Work order: All that is wanted is the exact lines from the first line of the data below through the line with "purple pentagon: (198, 515)", both ends included, with pictures omitted.

──────── The data ────────

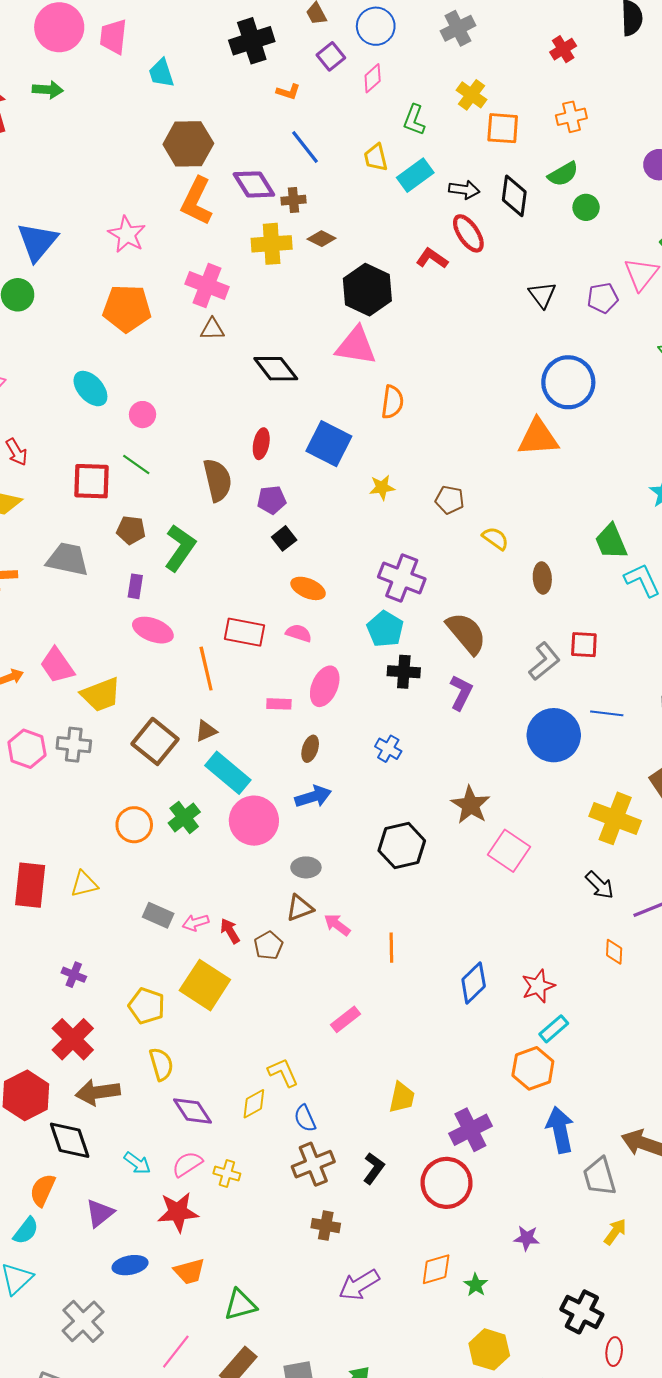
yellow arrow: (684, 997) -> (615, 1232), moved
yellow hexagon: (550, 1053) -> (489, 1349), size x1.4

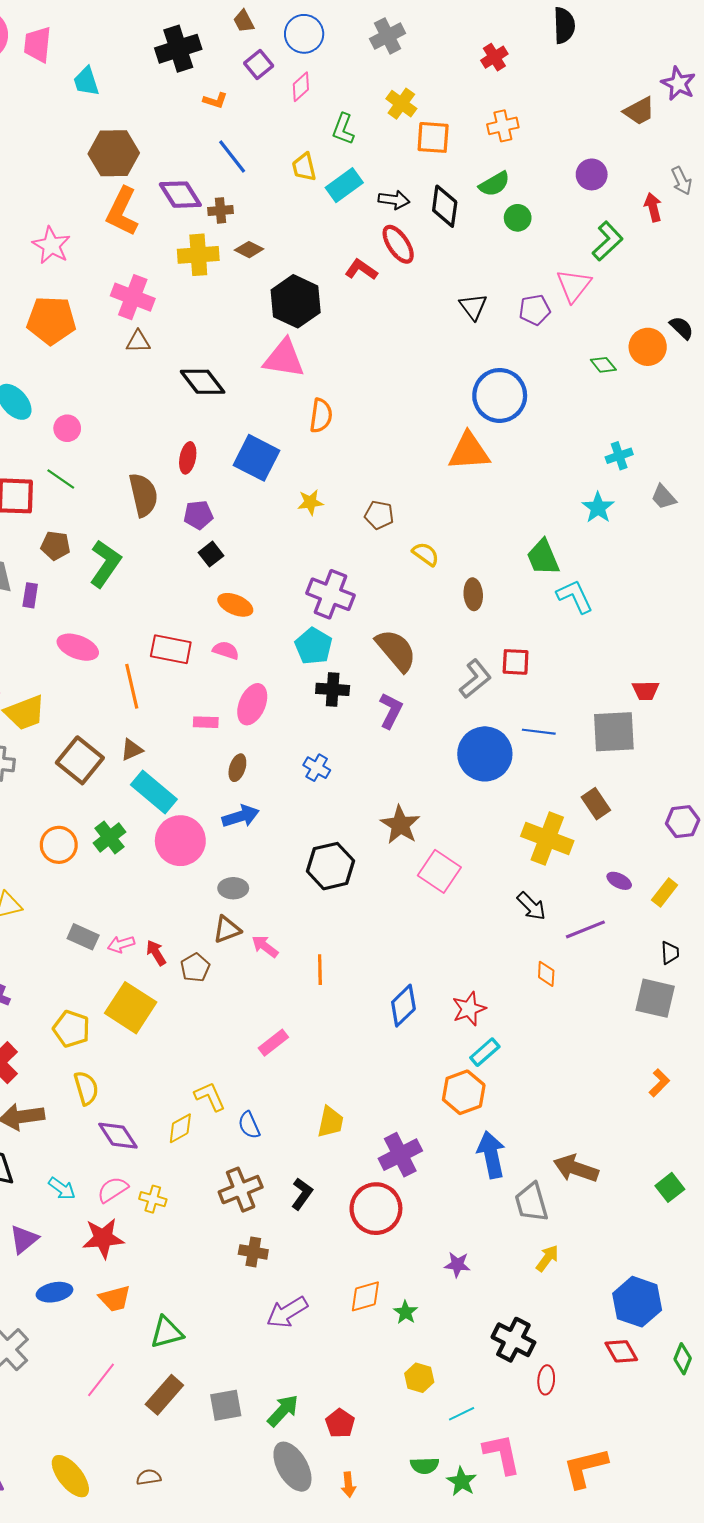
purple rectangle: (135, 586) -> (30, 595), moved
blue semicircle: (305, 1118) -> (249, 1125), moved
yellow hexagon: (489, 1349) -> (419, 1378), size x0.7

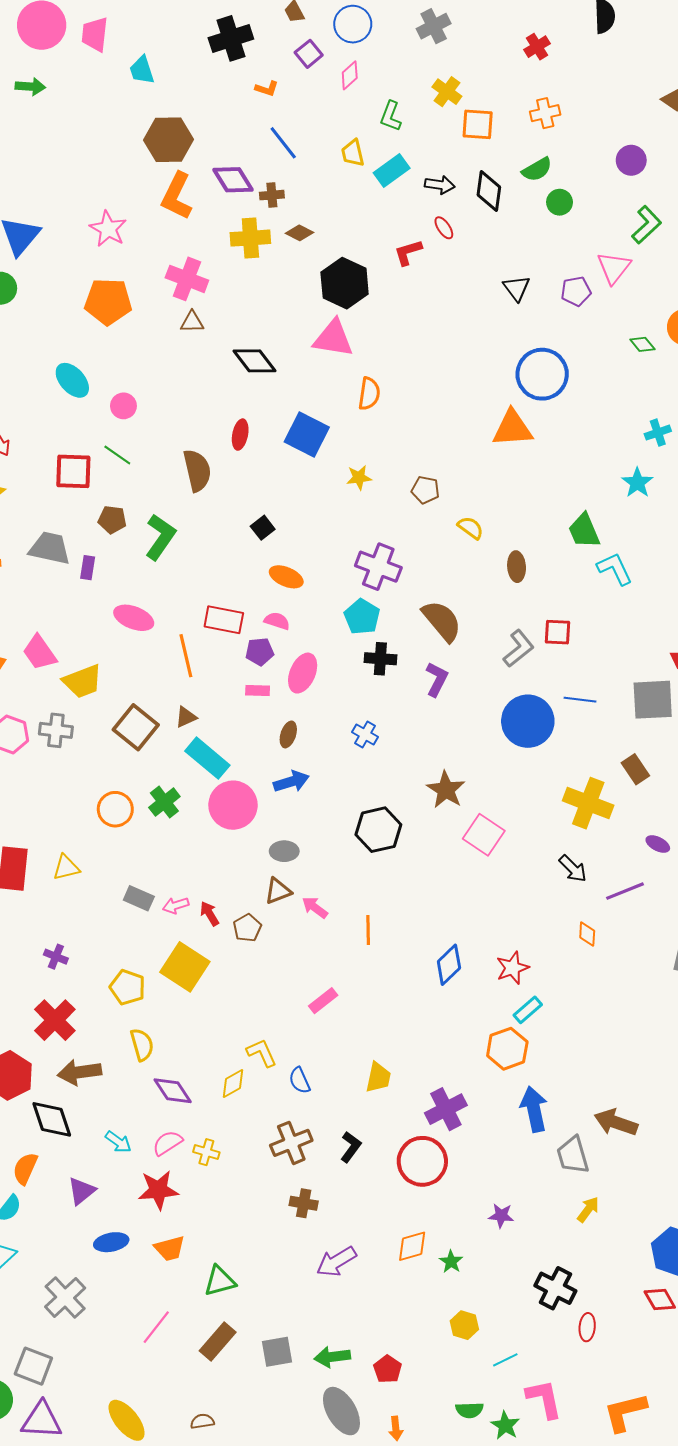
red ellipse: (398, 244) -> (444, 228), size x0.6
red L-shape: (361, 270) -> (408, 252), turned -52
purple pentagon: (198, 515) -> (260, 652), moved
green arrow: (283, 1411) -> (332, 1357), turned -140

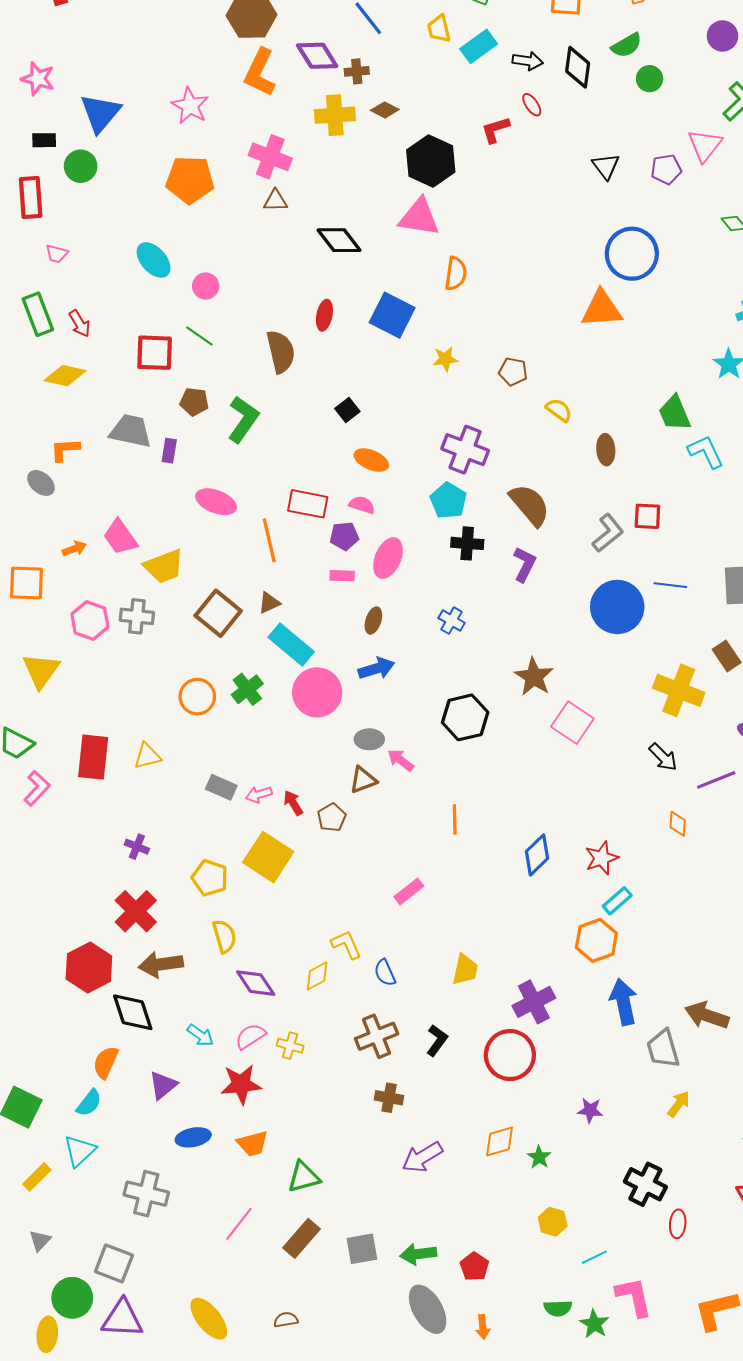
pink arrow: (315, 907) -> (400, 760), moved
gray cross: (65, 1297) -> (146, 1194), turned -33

────────

Result of this exercise:
yellow arrow: (684, 997) -> (615, 1232), moved
yellow hexagon: (550, 1053) -> (489, 1349), size x1.4

purple rectangle: (135, 586) -> (30, 595), moved
blue semicircle: (305, 1118) -> (249, 1125), moved
yellow hexagon: (489, 1349) -> (419, 1378), size x0.7

red ellipse: (398, 244) -> (444, 228), size x0.6
red L-shape: (361, 270) -> (408, 252), turned -52
purple pentagon: (198, 515) -> (260, 652), moved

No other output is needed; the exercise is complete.